PROVIDED RECORDS

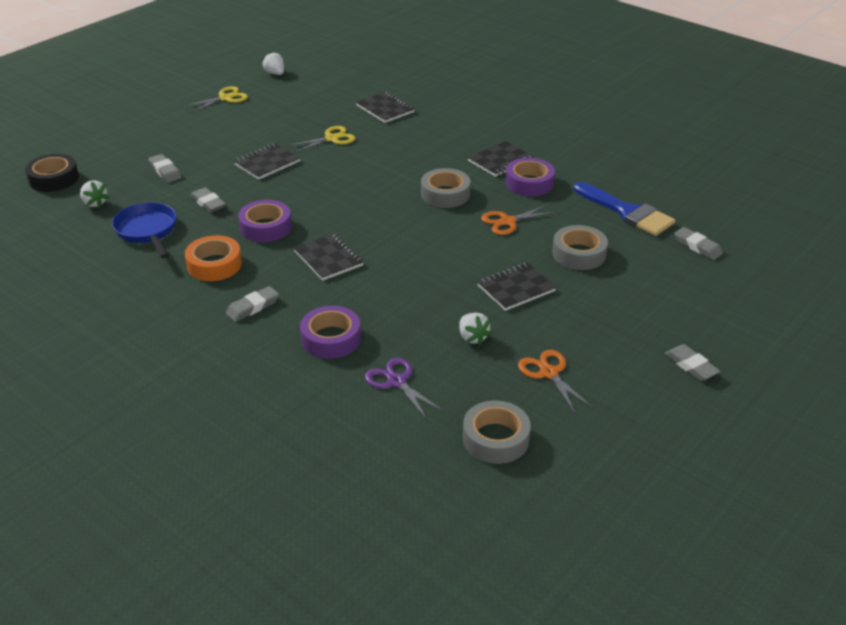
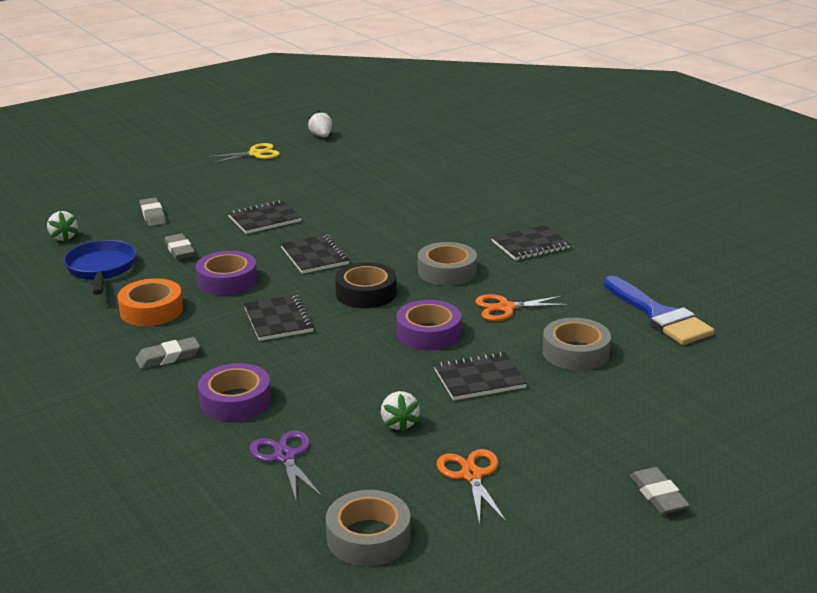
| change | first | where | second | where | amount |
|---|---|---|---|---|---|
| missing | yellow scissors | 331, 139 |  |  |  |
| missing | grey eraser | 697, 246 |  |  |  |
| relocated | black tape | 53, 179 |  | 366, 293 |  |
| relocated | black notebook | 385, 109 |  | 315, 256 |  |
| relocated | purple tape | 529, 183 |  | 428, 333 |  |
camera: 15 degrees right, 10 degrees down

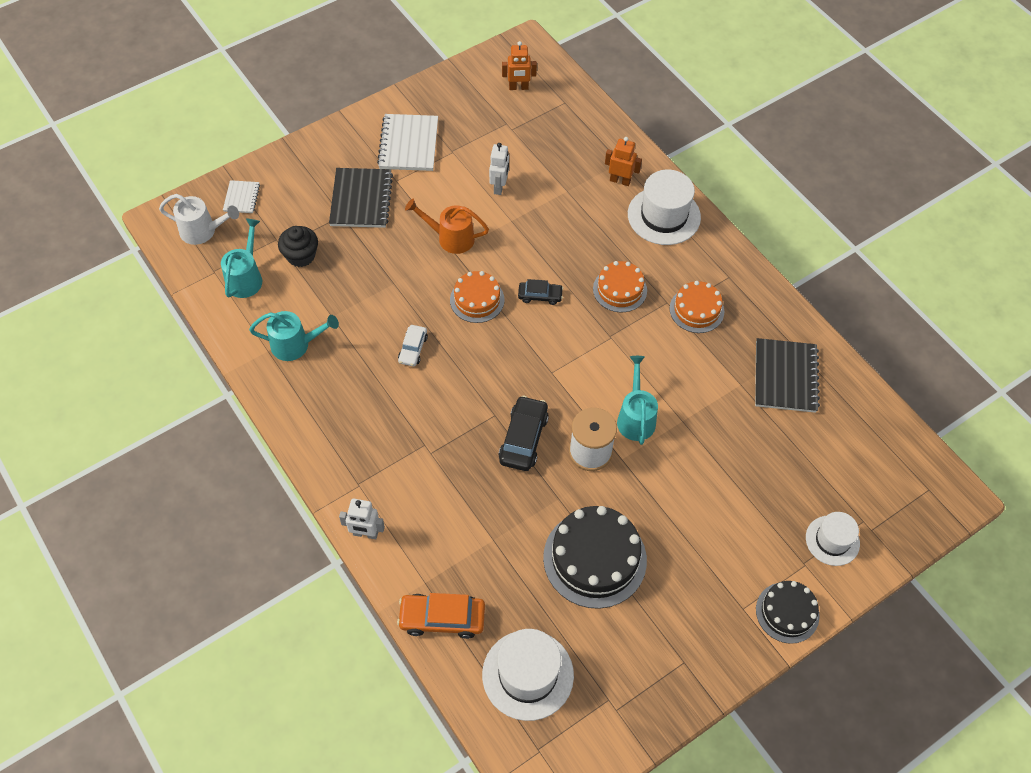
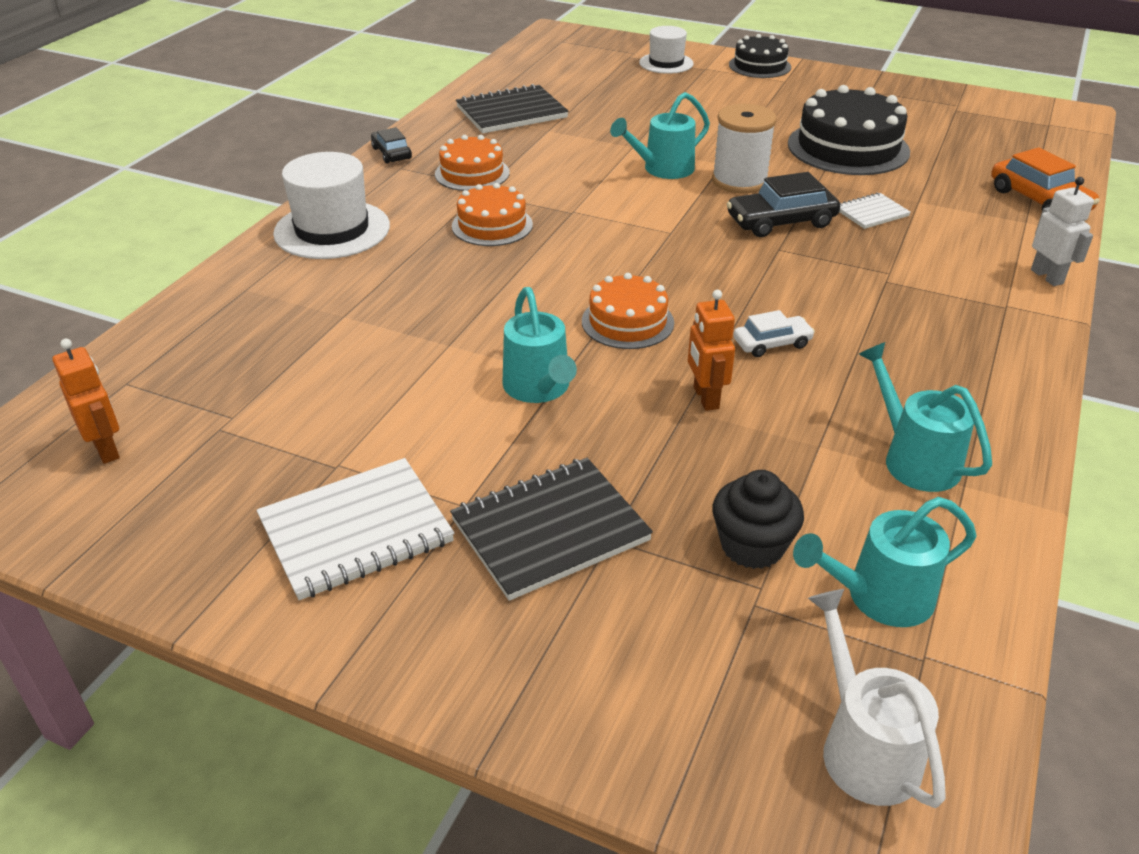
| change | first | where | second | where | amount |
|---|---|---|---|---|---|
| missing | white hat | 528, 674 |  |  |  |
| missing | white robot | 499, 187 |  |  |  |
| relocated | white notebook | 242, 198 |  | 871, 213 |  |
| relocated | black car | 540, 296 |  | 391, 153 |  |
| relocated | orange robot | 620, 180 |  | 705, 398 |  |
| colour | orange watering can | 450, 238 | turquoise watering can | 539, 389 |  |
camera: 120 degrees left, 20 degrees down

TASK DESCRIPTION
Repeat the entries exactly, pictures left out.

THE COMPLETED TASK
| change | first | where | second | where | amount |
|---|---|---|---|---|---|
| missing | yellow scissors | 331, 139 |  |  |  |
| missing | grey eraser | 697, 246 |  |  |  |
| relocated | black tape | 53, 179 |  | 366, 293 |  |
| relocated | black notebook | 385, 109 |  | 315, 256 |  |
| relocated | purple tape | 529, 183 |  | 428, 333 |  |
camera: 15 degrees right, 10 degrees down

| change | first | where | second | where | amount |
|---|---|---|---|---|---|
| missing | white hat | 528, 674 |  |  |  |
| missing | white robot | 499, 187 |  |  |  |
| relocated | white notebook | 242, 198 |  | 871, 213 |  |
| relocated | black car | 540, 296 |  | 391, 153 |  |
| relocated | orange robot | 620, 180 |  | 705, 398 |  |
| colour | orange watering can | 450, 238 | turquoise watering can | 539, 389 |  |
camera: 120 degrees left, 20 degrees down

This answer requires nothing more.